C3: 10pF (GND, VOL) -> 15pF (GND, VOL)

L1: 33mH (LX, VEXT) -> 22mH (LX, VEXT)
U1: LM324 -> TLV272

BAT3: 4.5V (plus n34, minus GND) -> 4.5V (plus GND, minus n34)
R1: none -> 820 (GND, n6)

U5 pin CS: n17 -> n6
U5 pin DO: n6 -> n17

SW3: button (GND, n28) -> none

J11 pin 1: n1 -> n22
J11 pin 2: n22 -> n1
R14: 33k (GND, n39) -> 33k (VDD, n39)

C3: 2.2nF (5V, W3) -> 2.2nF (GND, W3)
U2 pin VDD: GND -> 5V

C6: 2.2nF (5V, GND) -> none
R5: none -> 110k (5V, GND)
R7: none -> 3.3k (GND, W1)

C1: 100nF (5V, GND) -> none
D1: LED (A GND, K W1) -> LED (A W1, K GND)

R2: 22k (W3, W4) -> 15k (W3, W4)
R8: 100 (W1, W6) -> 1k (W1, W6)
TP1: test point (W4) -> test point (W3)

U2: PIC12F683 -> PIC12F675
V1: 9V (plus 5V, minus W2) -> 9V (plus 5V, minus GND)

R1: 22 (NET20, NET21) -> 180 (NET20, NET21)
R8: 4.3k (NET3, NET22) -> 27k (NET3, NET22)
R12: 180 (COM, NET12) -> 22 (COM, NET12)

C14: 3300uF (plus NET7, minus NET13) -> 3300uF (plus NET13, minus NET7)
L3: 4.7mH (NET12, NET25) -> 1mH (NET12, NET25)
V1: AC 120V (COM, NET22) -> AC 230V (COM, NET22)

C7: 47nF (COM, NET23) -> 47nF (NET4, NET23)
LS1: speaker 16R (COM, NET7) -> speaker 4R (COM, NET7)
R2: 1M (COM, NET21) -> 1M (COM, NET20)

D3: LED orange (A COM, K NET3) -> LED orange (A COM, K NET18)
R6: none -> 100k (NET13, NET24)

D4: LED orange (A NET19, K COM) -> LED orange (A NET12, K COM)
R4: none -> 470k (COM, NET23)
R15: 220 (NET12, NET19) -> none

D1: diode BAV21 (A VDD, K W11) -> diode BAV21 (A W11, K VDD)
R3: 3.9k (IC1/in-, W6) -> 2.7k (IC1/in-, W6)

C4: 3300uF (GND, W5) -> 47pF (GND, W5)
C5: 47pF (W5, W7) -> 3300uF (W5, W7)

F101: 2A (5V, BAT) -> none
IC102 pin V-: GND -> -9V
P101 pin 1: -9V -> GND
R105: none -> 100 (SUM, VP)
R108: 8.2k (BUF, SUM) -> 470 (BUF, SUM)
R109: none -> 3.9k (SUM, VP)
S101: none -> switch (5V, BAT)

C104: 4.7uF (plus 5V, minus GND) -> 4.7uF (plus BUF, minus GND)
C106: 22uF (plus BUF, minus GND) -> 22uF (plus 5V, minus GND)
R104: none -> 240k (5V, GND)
- - -
WHAT YOU WILL DO -
Give again each line of the listing above, keeping every word the same.

TASK ANSWER -
C3: 10pF (GND, VOL) -> 15pF (GND, VOL)

L1: 33mH (LX, VEXT) -> 22mH (LX, VEXT)
U1: LM324 -> TLV272

BAT3: 4.5V (plus n34, minus GND) -> 4.5V (plus GND, minus n34)
R1: none -> 820 (GND, n6)

U5 pin CS: n17 -> n6
U5 pin DO: n6 -> n17

SW3: button (GND, n28) -> none

J11 pin 1: n1 -> n22
J11 pin 2: n22 -> n1
R14: 33k (GND, n39) -> 33k (VDD, n39)

C3: 2.2nF (5V, W3) -> 2.2nF (GND, W3)
U2 pin VDD: GND -> 5V

C6: 2.2nF (5V, GND) -> none
R5: none -> 110k (5V, GND)
R7: none -> 3.3k (GND, W1)

C1: 100nF (5V, GND) -> none
D1: LED (A GND, K W1) -> LED (A W1, K GND)

R2: 22k (W3, W4) -> 15k (W3, W4)
R8: 100 (W1, W6) -> 1k (W1, W6)
TP1: test point (W4) -> test point (W3)

U2: PIC12F683 -> PIC12F675
V1: 9V (plus 5V, minus W2) -> 9V (plus 5V, minus GND)

R1: 22 (NET20, NET21) -> 180 (NET20, NET21)
R8: 4.3k (NET3, NET22) -> 27k (NET3, NET22)
R12: 180 (COM, NET12) -> 22 (COM, NET12)

C14: 3300uF (plus NET7, minus NET13) -> 3300uF (plus NET13, minus NET7)
L3: 4.7mH (NET12, NET25) -> 1mH (NET12, NET25)
V1: AC 120V (COM, NET22) -> AC 230V (COM, NET22)

C7: 47nF (COM, NET23) -> 47nF (NET4, NET23)
LS1: speaker 16R (COM, NET7) -> speaker 4R (COM, NET7)
R2: 1M (COM, NET21) -> 1M (COM, NET20)

D3: LED orange (A COM, K NET3) -> LED orange (A COM, K NET18)
R6: none -> 100k (NET13, NET24)

D4: LED orange (A NET19, K COM) -> LED orange (A NET12, K COM)
R4: none -> 470k (COM, NET23)
R15: 220 (NET12, NET19) -> none

D1: diode BAV21 (A VDD, K W11) -> diode BAV21 (A W11, K VDD)
R3: 3.9k (IC1/in-, W6) -> 2.7k (IC1/in-, W6)

C4: 3300uF (GND, W5) -> 47pF (GND, W5)
C5: 47pF (W5, W7) -> 3300uF (W5, W7)

F101: 2A (5V, BAT) -> none
IC102 pin V-: GND -> -9V
P101 pin 1: -9V -> GND
R105: none -> 100 (SUM, VP)
R108: 8.2k (BUF, SUM) -> 470 (BUF, SUM)
R109: none -> 3.9k (SUM, VP)
S101: none -> switch (5V, BAT)

C104: 4.7uF (plus 5V, minus GND) -> 4.7uF (plus BUF, minus GND)
C106: 22uF (plus BUF, minus GND) -> 22uF (plus 5V, minus GND)
R104: none -> 240k (5V, GND)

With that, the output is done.